### REQUEST
Reproduce each row below word for word, leaving nothing out and changing nothing.

## begin DATA

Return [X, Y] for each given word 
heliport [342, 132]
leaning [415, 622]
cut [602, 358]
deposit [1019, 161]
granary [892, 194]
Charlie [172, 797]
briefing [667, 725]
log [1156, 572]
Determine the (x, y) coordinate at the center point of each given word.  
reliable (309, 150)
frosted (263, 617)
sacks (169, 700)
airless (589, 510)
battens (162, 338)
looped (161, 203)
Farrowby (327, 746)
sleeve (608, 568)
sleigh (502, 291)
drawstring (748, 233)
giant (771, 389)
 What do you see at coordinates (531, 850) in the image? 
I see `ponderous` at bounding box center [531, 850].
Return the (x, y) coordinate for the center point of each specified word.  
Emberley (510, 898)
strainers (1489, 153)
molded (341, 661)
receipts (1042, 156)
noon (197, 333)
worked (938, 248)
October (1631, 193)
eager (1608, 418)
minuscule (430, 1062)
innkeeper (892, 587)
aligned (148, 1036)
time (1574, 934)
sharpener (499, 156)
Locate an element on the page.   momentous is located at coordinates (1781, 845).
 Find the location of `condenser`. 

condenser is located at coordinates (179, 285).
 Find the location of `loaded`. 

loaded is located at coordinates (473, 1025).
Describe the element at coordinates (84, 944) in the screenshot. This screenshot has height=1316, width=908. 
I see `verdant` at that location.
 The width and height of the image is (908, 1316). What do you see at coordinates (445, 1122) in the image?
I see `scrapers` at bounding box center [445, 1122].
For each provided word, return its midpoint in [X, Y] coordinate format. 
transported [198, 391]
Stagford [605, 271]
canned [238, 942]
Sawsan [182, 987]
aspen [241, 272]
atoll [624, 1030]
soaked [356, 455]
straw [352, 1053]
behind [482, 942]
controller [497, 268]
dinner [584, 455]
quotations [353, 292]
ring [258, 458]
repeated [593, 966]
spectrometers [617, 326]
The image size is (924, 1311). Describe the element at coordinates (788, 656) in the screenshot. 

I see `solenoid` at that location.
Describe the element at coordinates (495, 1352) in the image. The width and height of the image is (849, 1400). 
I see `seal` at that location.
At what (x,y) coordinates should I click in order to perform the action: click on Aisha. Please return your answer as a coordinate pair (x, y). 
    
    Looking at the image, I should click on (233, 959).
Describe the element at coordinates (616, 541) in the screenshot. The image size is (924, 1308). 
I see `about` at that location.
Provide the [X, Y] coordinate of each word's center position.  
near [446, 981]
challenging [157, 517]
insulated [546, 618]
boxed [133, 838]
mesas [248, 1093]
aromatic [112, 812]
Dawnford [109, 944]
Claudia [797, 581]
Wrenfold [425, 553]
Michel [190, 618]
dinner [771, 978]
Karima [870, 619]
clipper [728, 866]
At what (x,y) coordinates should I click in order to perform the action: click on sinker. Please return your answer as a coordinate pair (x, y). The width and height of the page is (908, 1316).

## end DATA

### ANSWER FOR THE TASK
Return [X, Y] for each given word 
heliport [342, 132]
leaning [415, 622]
cut [602, 358]
deposit [1019, 161]
granary [892, 194]
Charlie [172, 797]
briefing [667, 725]
log [1156, 572]
Determine the (x, y) coordinate at the center point of each given word.  
reliable (309, 150)
frosted (263, 617)
sacks (169, 700)
airless (589, 510)
battens (162, 338)
looped (161, 203)
Farrowby (327, 746)
sleeve (608, 568)
sleigh (502, 291)
drawstring (748, 233)
giant (771, 389)
 What do you see at coordinates (531, 850) in the image? 
I see `ponderous` at bounding box center [531, 850].
Return the (x, y) coordinate for the center point of each specified word.  
Emberley (510, 898)
strainers (1489, 153)
molded (341, 661)
receipts (1042, 156)
noon (197, 333)
worked (938, 248)
October (1631, 193)
eager (1608, 418)
minuscule (430, 1062)
innkeeper (892, 587)
aligned (148, 1036)
time (1574, 934)
sharpener (499, 156)
Locate an element on the page.   momentous is located at coordinates (1781, 845).
 Find the location of `condenser`. 

condenser is located at coordinates (179, 285).
 Find the location of `loaded`. 

loaded is located at coordinates (473, 1025).
Describe the element at coordinates (84, 944) in the screenshot. This screenshot has height=1316, width=908. 
I see `verdant` at that location.
 The width and height of the image is (908, 1316). What do you see at coordinates (445, 1122) in the image?
I see `scrapers` at bounding box center [445, 1122].
For each provided word, return its midpoint in [X, Y] coordinate format. 
transported [198, 391]
Stagford [605, 271]
canned [238, 942]
Sawsan [182, 987]
aspen [241, 272]
atoll [624, 1030]
soaked [356, 455]
straw [352, 1053]
behind [482, 942]
controller [497, 268]
dinner [584, 455]
quotations [353, 292]
ring [258, 458]
repeated [593, 966]
spectrometers [617, 326]
The image size is (924, 1311). Describe the element at coordinates (788, 656) in the screenshot. 

I see `solenoid` at that location.
Describe the element at coordinates (495, 1352) in the image. The width and height of the image is (849, 1400). 
I see `seal` at that location.
At what (x,y) coordinates should I click in order to perform the action: click on Aisha. Please return your answer as a coordinate pair (x, y). 
    
    Looking at the image, I should click on (233, 959).
Describe the element at coordinates (616, 541) in the screenshot. The image size is (924, 1308). 
I see `about` at that location.
Provide the [X, Y] coordinate of each word's center position.  
near [446, 981]
challenging [157, 517]
insulated [546, 618]
boxed [133, 838]
mesas [248, 1093]
aromatic [112, 812]
Dawnford [109, 944]
Claudia [797, 581]
Wrenfold [425, 553]
Michel [190, 618]
dinner [771, 978]
Karima [870, 619]
clipper [728, 866]
At what (x,y) coordinates should I click in order to perform the action: click on sinker. Please return your answer as a coordinate pair (x, y). The width and height of the page is (908, 1316).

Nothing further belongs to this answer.